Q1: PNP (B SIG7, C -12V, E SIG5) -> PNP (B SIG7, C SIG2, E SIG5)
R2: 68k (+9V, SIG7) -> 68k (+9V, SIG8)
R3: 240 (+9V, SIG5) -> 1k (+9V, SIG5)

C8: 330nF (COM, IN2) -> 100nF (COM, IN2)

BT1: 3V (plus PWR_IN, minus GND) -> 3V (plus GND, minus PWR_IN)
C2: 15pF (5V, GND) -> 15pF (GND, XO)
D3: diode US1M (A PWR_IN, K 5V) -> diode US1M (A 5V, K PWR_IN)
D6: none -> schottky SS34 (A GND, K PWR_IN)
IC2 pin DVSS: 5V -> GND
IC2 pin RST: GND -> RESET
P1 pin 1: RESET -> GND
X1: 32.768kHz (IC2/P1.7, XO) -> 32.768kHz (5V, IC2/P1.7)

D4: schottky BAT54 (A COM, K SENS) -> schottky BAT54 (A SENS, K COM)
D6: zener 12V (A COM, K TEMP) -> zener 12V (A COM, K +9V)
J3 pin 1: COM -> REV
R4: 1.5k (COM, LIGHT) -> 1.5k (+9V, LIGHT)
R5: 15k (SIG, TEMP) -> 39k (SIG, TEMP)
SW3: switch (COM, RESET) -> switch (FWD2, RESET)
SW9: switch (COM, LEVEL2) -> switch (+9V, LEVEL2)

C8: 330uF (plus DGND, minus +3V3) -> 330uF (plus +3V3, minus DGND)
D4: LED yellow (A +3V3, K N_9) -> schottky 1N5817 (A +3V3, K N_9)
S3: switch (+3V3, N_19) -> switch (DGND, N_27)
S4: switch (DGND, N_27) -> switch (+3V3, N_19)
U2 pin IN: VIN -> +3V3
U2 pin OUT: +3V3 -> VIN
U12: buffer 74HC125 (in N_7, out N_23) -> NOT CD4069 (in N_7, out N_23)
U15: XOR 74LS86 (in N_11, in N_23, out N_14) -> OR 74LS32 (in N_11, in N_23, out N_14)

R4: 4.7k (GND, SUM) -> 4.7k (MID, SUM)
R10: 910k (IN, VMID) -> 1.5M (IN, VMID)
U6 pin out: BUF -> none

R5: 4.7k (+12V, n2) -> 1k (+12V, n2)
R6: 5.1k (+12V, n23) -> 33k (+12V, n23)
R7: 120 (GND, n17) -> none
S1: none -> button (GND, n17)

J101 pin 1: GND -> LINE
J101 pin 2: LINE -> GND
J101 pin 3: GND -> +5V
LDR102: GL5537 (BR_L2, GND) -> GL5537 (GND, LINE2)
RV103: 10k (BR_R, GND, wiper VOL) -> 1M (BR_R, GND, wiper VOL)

|---|

## Problem details
Print the data above exactly.

## Task answer
Q1: PNP (B SIG7, C -12V, E SIG5) -> PNP (B SIG7, C SIG2, E SIG5)
R2: 68k (+9V, SIG7) -> 68k (+9V, SIG8)
R3: 240 (+9V, SIG5) -> 1k (+9V, SIG5)

C8: 330nF (COM, IN2) -> 100nF (COM, IN2)

BT1: 3V (plus PWR_IN, minus GND) -> 3V (plus GND, minus PWR_IN)
C2: 15pF (5V, GND) -> 15pF (GND, XO)
D3: diode US1M (A PWR_IN, K 5V) -> diode US1M (A 5V, K PWR_IN)
D6: none -> schottky SS34 (A GND, K PWR_IN)
IC2 pin DVSS: 5V -> GND
IC2 pin RST: GND -> RESET
P1 pin 1: RESET -> GND
X1: 32.768kHz (IC2/P1.7, XO) -> 32.768kHz (5V, IC2/P1.7)

D4: schottky BAT54 (A COM, K SENS) -> schottky BAT54 (A SENS, K COM)
D6: zener 12V (A COM, K TEMP) -> zener 12V (A COM, K +9V)
J3 pin 1: COM -> REV
R4: 1.5k (COM, LIGHT) -> 1.5k (+9V, LIGHT)
R5: 15k (SIG, TEMP) -> 39k (SIG, TEMP)
SW3: switch (COM, RESET) -> switch (FWD2, RESET)
SW9: switch (COM, LEVEL2) -> switch (+9V, LEVEL2)

C8: 330uF (plus DGND, minus +3V3) -> 330uF (plus +3V3, minus DGND)
D4: LED yellow (A +3V3, K N_9) -> schottky 1N5817 (A +3V3, K N_9)
S3: switch (+3V3, N_19) -> switch (DGND, N_27)
S4: switch (DGND, N_27) -> switch (+3V3, N_19)
U2 pin IN: VIN -> +3V3
U2 pin OUT: +3V3 -> VIN
U12: buffer 74HC125 (in N_7, out N_23) -> NOT CD4069 (in N_7, out N_23)
U15: XOR 74LS86 (in N_11, in N_23, out N_14) -> OR 74LS32 (in N_11, in N_23, out N_14)

R4: 4.7k (GND, SUM) -> 4.7k (MID, SUM)
R10: 910k (IN, VMID) -> 1.5M (IN, VMID)
U6 pin out: BUF -> none

R5: 4.7k (+12V, n2) -> 1k (+12V, n2)
R6: 5.1k (+12V, n23) -> 33k (+12V, n23)
R7: 120 (GND, n17) -> none
S1: none -> button (GND, n17)

J101 pin 1: GND -> LINE
J101 pin 2: LINE -> GND
J101 pin 3: GND -> +5V
LDR102: GL5537 (BR_L2, GND) -> GL5537 (GND, LINE2)
RV103: 10k (BR_R, GND, wiper VOL) -> 1M (BR_R, GND, wiper VOL)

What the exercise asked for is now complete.